Stored records:

╭──

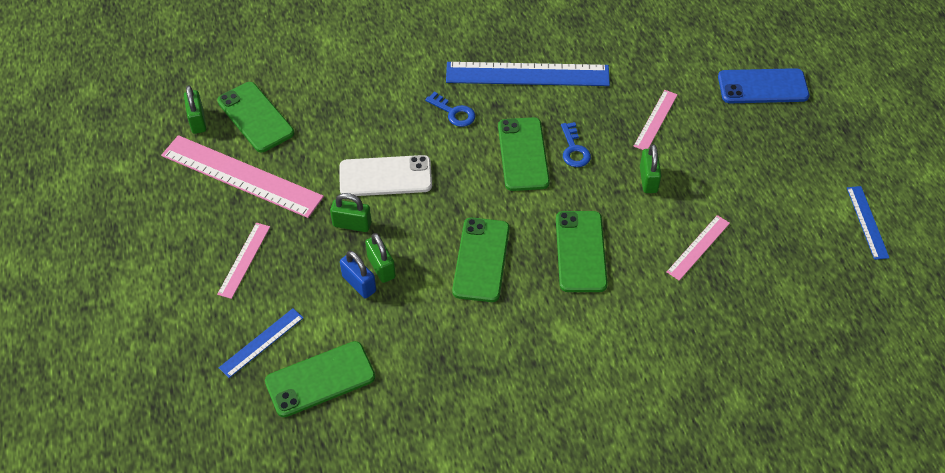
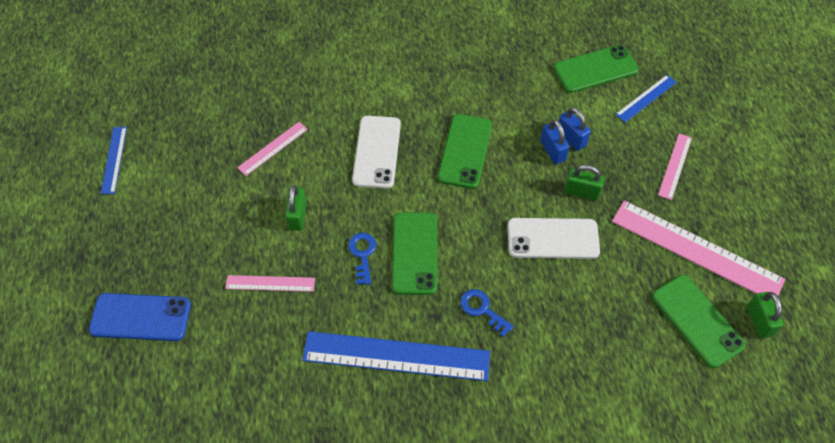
camera: 175 degrees left, 5 degrees up
(381, 267) = (552, 151): green padlock -> blue padlock
(580, 251) = (377, 152): green phone -> white phone
(655, 120) = (270, 283): pink ruler -> pink ruler turned 60 degrees clockwise

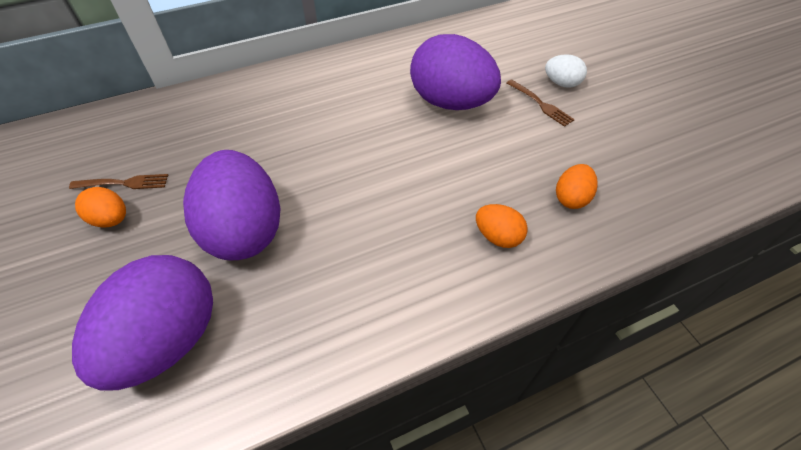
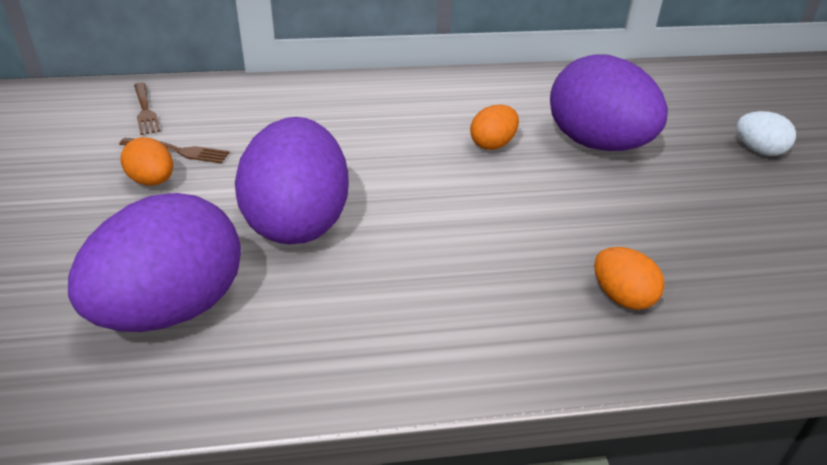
camera: 15 degrees right, 15 degrees down
(540, 104) = (722, 167): brown fork -> brown fork (145, 110)
(571, 198) = (741, 277): orange egg -> orange egg (493, 144)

╰──

Your answer should consist of each line above in which "degrees" appears.

camera: 175 degrees left, 5 degrees up
(655, 120) = (270, 283): pink ruler -> pink ruler turned 60 degrees clockwise
camera: 15 degrees right, 15 degrees down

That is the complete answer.